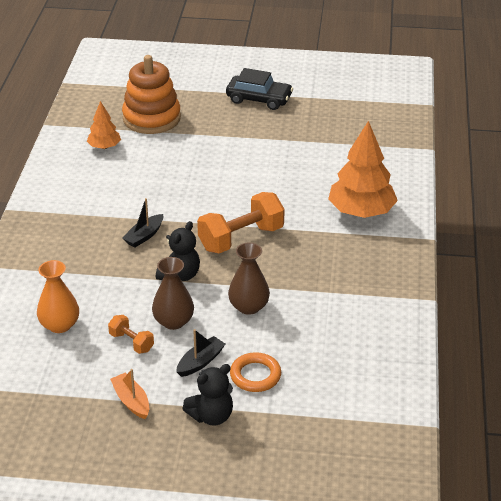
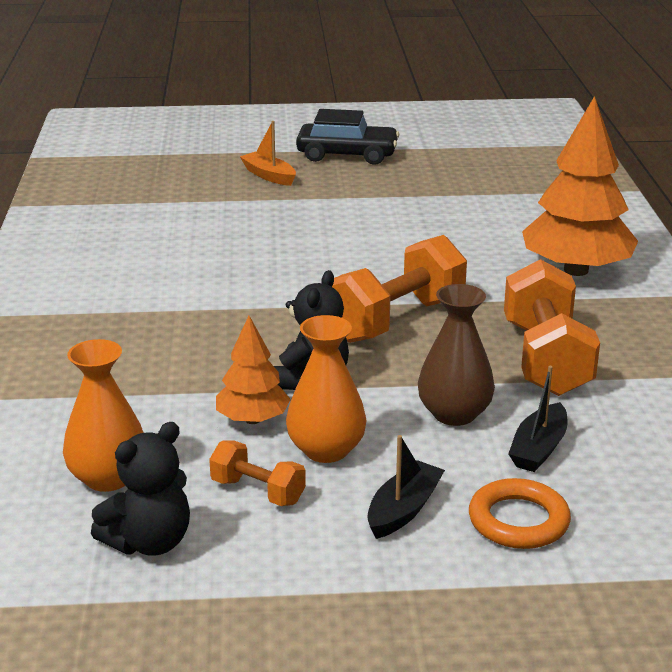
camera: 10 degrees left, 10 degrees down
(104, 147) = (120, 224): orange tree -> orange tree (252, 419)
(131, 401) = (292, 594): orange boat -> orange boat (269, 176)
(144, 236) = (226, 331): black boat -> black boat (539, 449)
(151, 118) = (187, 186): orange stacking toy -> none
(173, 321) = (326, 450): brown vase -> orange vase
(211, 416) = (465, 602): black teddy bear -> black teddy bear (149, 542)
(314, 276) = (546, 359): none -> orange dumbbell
━━━━━━━━━━━━━━━━━━━━━━━━━━━━━━
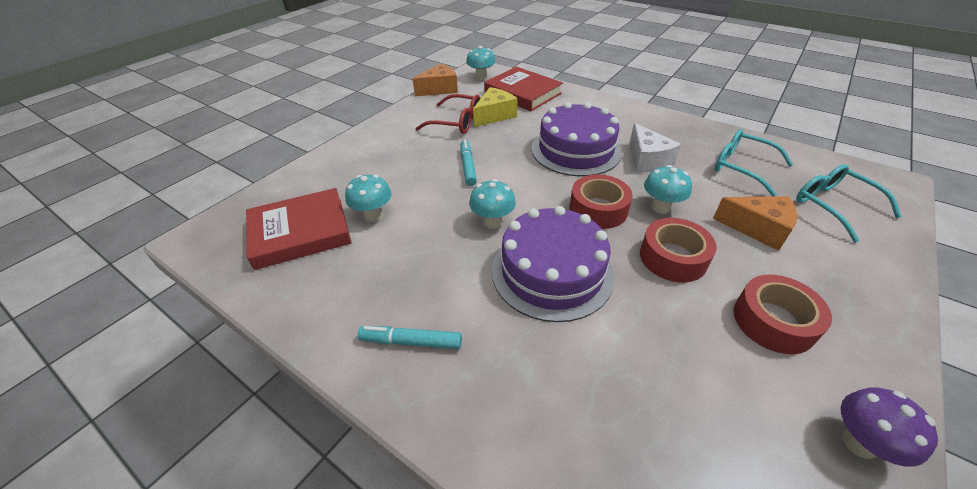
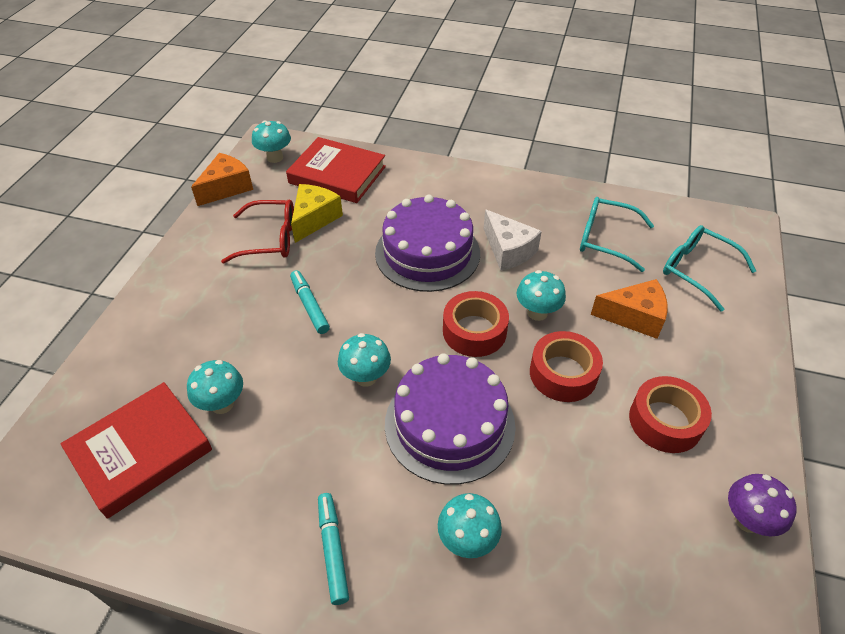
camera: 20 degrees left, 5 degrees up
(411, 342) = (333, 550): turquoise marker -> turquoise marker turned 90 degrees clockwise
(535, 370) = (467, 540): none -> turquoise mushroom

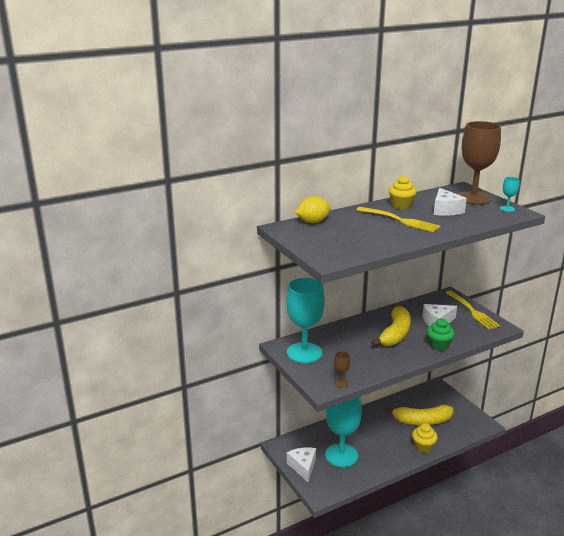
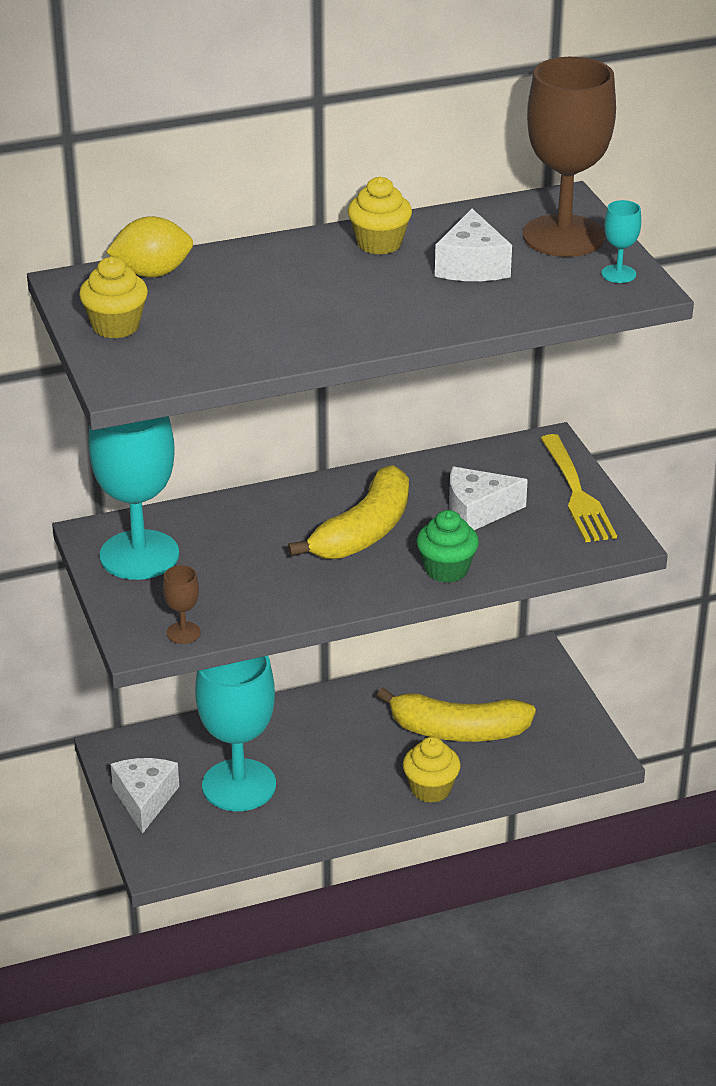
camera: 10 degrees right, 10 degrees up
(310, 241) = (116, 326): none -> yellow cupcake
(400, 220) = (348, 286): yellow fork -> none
━━━━━━━━━━━━━━━━━━━━━━━━━━━━━━
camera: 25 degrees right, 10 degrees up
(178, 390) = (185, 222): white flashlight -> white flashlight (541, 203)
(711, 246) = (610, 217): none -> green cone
━━━━━━━━━━━━━━━━━━━━━━━━━━━━━━
Brief.
The lines above, starting at the one with "camera: 25 degrees right, 10 degrees up" and ending at the one with "(711, 246) = (610, 217): none -> green cone", are the only ones to return, exactly as written.

Answer below.
camera: 25 degrees right, 10 degrees up
(178, 390) = (185, 222): white flashlight -> white flashlight (541, 203)
(711, 246) = (610, 217): none -> green cone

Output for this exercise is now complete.